What you should do = All of the data should be repeated exactly; pictures are not part of the copy.

(Stored entries)
========================================

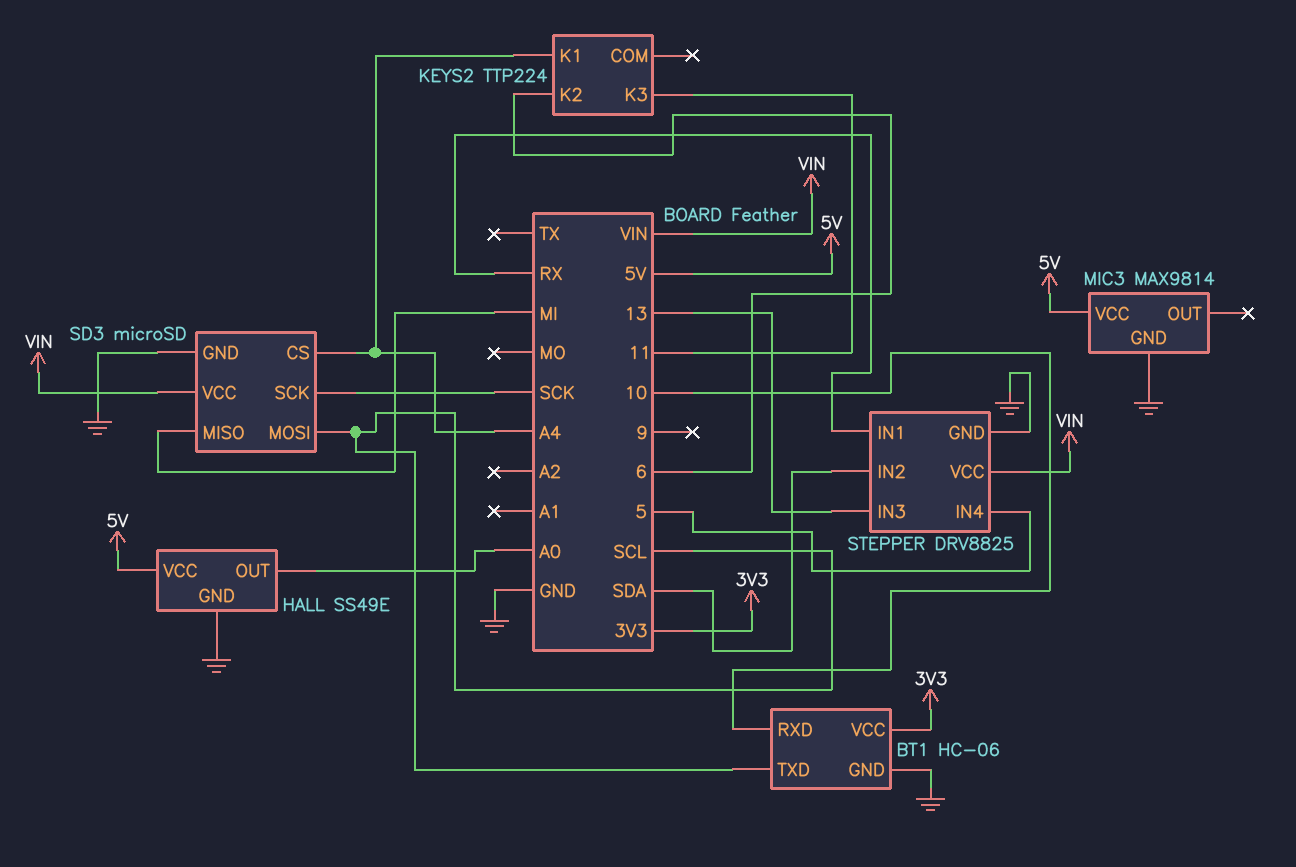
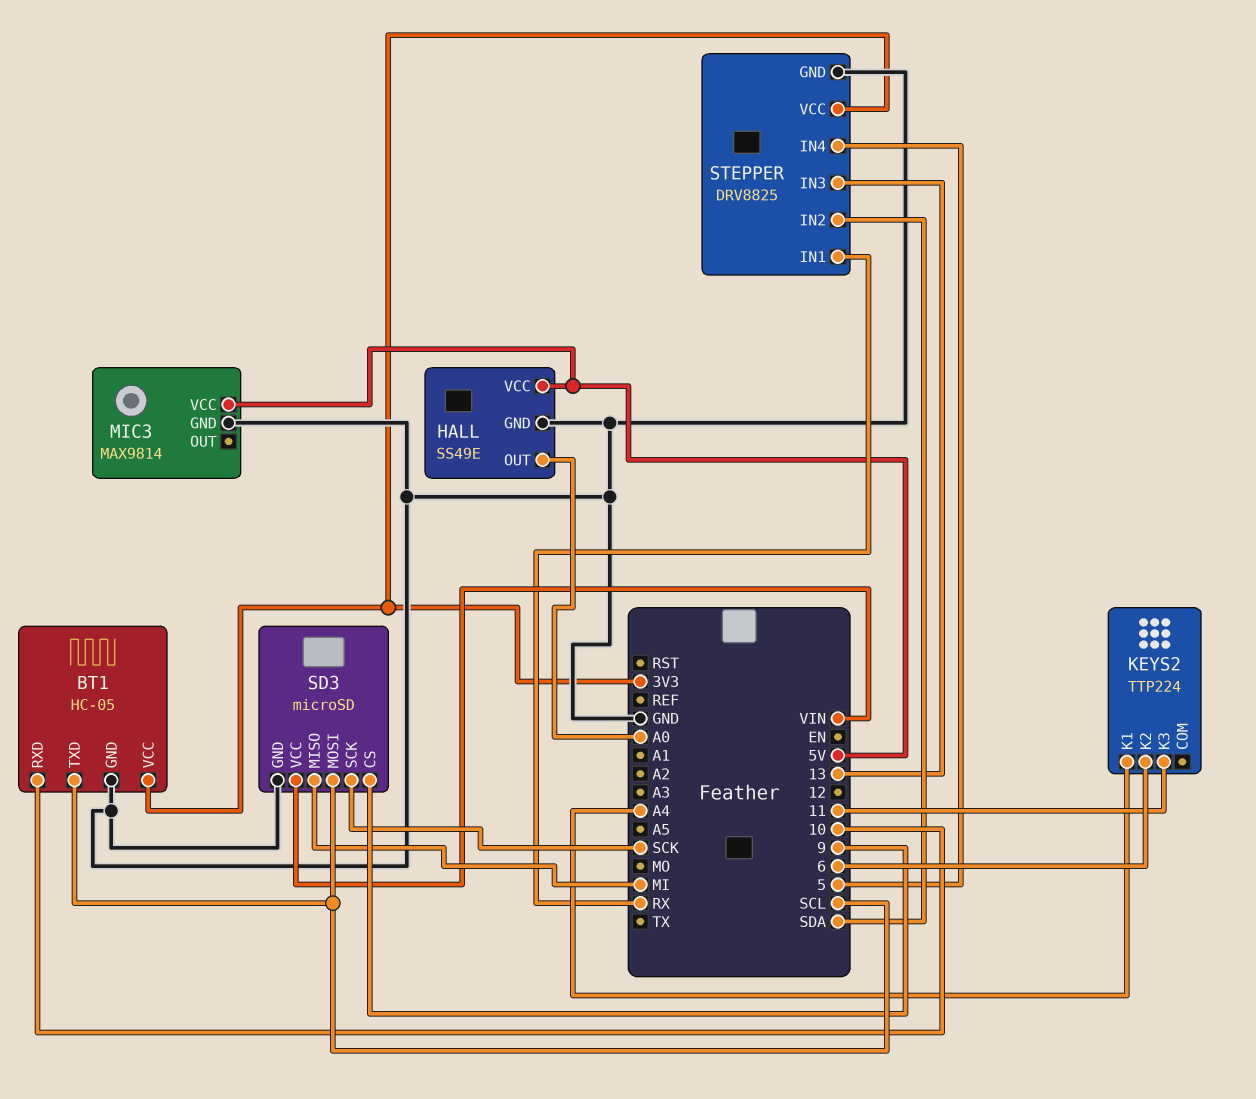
BT1: HC-06 -> HC-05
SD3 pin CS: A4 -> 9
STEPPER pin VCC: VIN -> 3V3

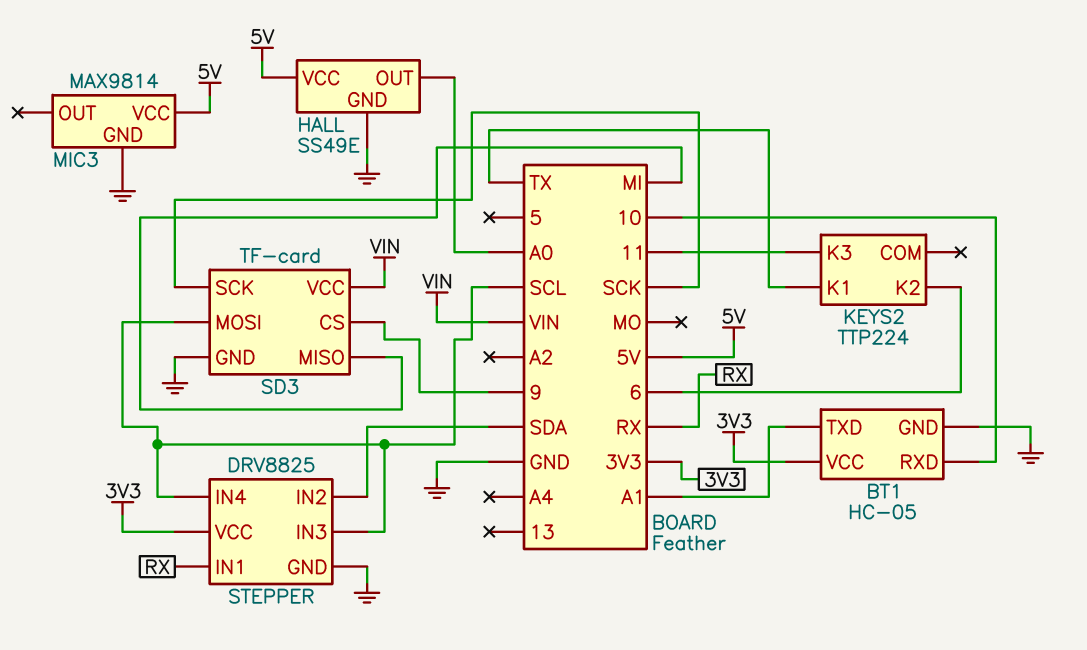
BT1 pin TXD: SCL -> A1
KEYS2 pin K1: A4 -> TX
SD3: microSD -> TF-card
STEPPER pin IN3: 13 -> SCL
STEPPER pin IN4: 5 -> SCL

========================================

Reply =
BT1: HC-06 -> HC-05
SD3 pin CS: A4 -> 9
STEPPER pin VCC: VIN -> 3V3

BT1 pin TXD: SCL -> A1
KEYS2 pin K1: A4 -> TX
SD3: microSD -> TF-card
STEPPER pin IN3: 13 -> SCL
STEPPER pin IN4: 5 -> SCL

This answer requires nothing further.